### EXERCISE INSTRUCTIONS
The goal here is an exact copy of the entries below, without their pictures.

Coordinate-based change listings
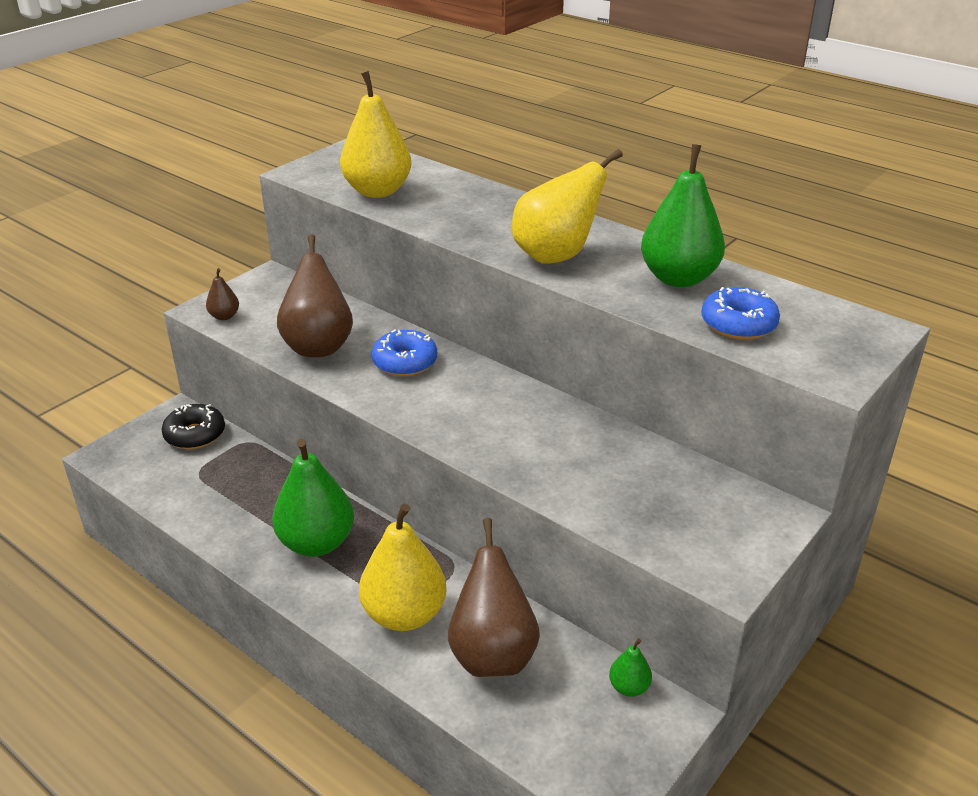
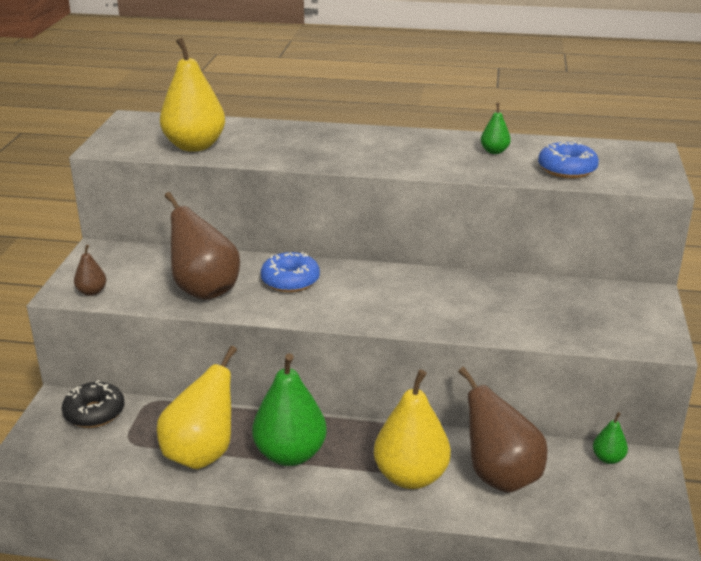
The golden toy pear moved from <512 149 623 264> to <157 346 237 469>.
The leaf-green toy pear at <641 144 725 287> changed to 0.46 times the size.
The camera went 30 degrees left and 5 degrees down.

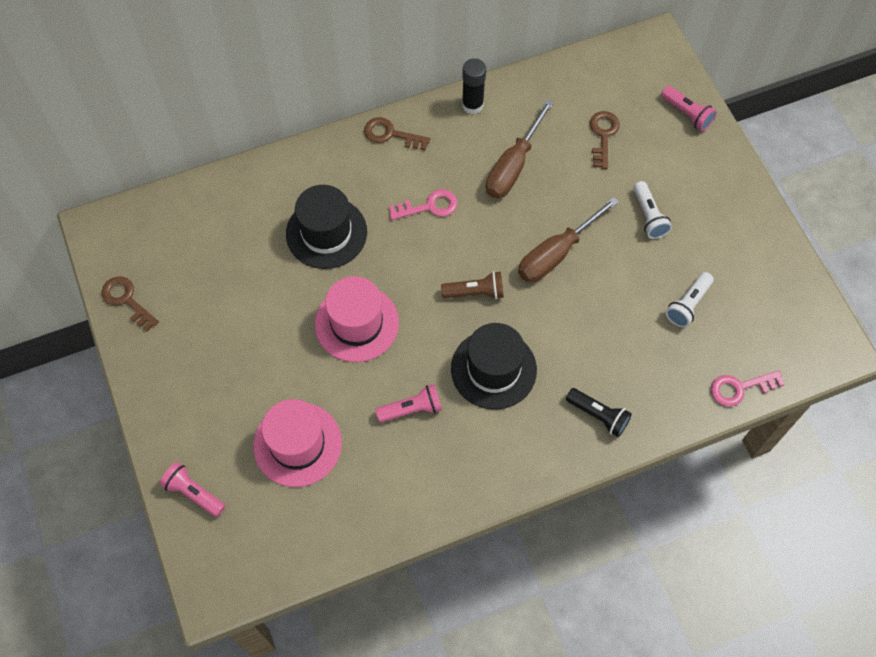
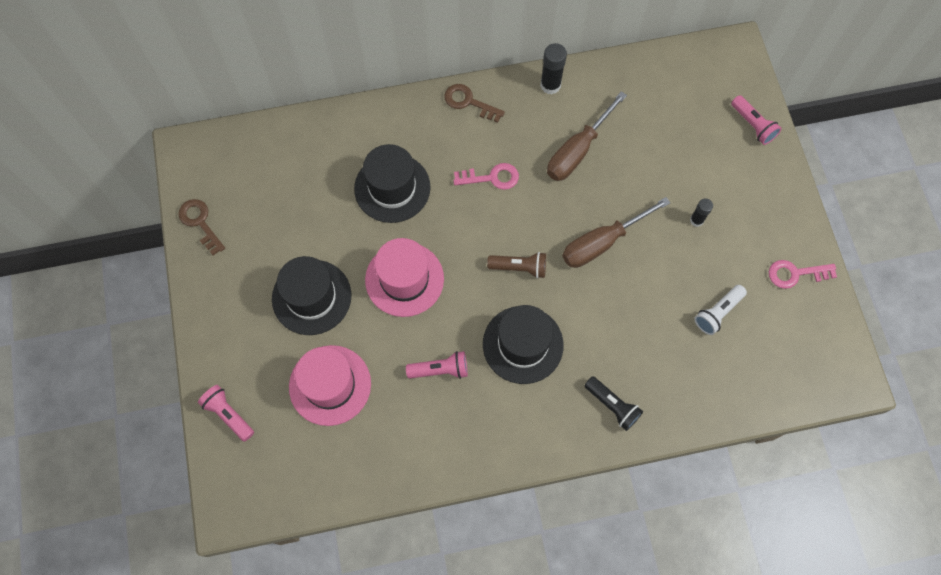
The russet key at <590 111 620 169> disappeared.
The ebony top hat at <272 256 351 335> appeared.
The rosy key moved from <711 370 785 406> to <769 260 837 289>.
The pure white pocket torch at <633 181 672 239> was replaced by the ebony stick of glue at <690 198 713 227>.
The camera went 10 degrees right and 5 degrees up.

### TASK OUTPUT
The golden toy pear moved from <512 149 623 264> to <157 346 237 469>.
The leaf-green toy pear at <641 144 725 287> changed to 0.46 times the size.
The camera went 30 degrees left and 5 degrees down.

The russet key at <590 111 620 169> disappeared.
The ebony top hat at <272 256 351 335> appeared.
The rosy key moved from <711 370 785 406> to <769 260 837 289>.
The pure white pocket torch at <633 181 672 239> was replaced by the ebony stick of glue at <690 198 713 227>.
The camera went 10 degrees right and 5 degrees up.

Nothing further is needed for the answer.